• _EXERCISE INSTRUCTIONS_: In the material below, find every line with "yellow" and pull it out.

• _GIVEN ENTRIES_:
=-=-=
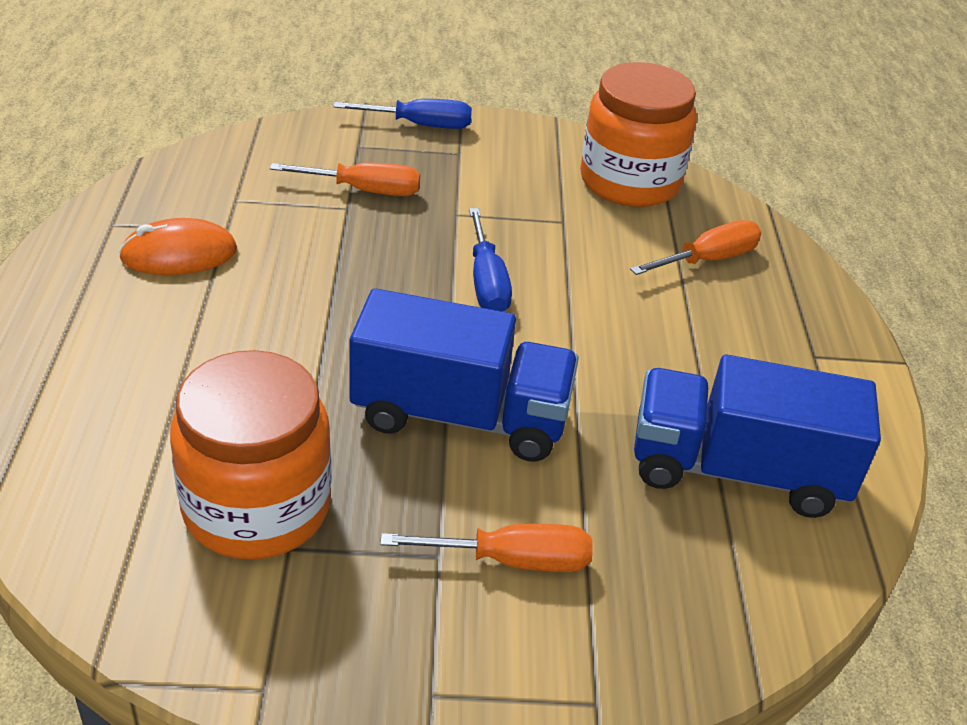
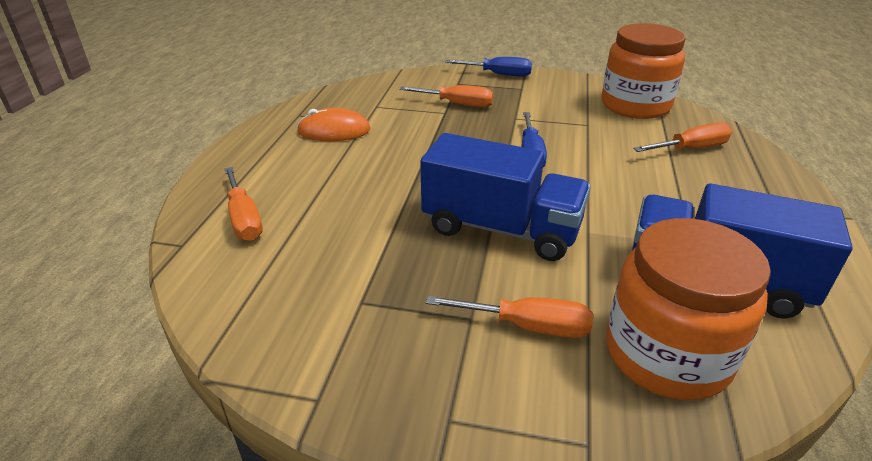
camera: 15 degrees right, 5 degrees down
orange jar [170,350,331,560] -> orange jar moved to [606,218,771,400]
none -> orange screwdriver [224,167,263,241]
=-=-=
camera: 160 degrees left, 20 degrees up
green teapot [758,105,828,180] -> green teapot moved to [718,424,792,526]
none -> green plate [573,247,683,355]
=-=-=
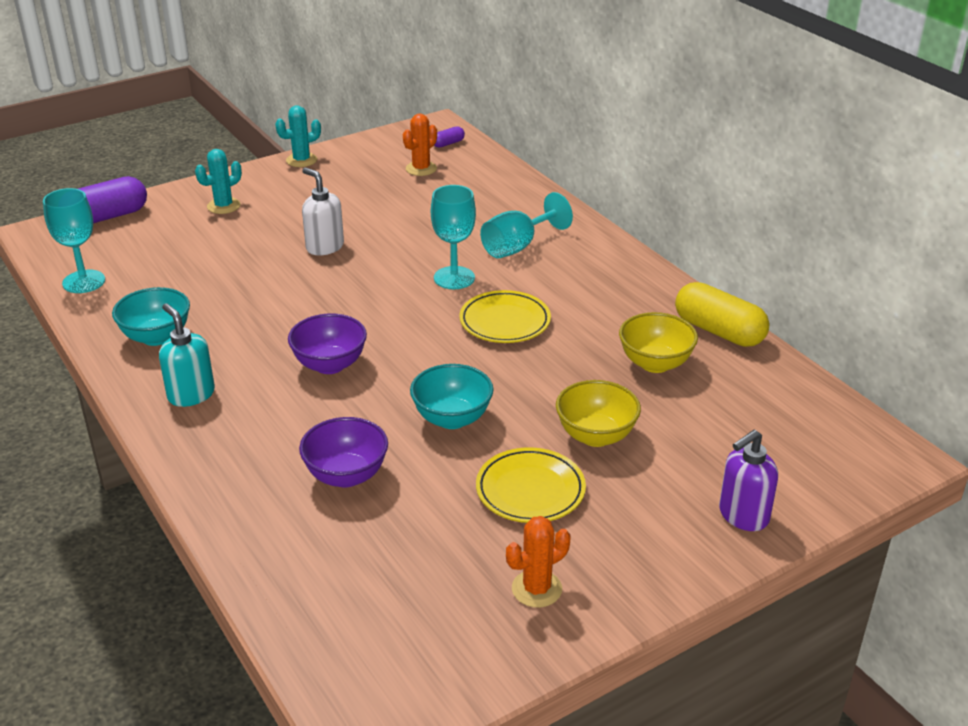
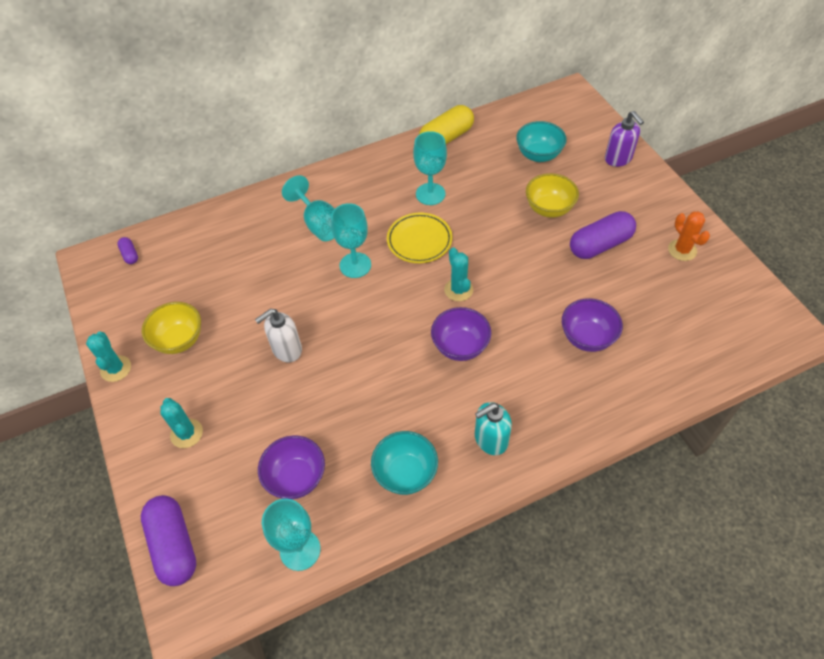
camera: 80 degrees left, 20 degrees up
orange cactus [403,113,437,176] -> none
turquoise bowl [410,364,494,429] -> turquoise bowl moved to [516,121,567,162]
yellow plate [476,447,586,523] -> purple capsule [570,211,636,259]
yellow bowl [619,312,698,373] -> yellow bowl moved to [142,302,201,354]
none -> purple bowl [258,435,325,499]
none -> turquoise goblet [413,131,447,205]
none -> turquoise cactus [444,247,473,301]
=-=-=
• _COMPLETED TASK_:
yellow plate [476,447,586,523] -> purple capsule [570,211,636,259]
yellow bowl [619,312,698,373] -> yellow bowl moved to [142,302,201,354]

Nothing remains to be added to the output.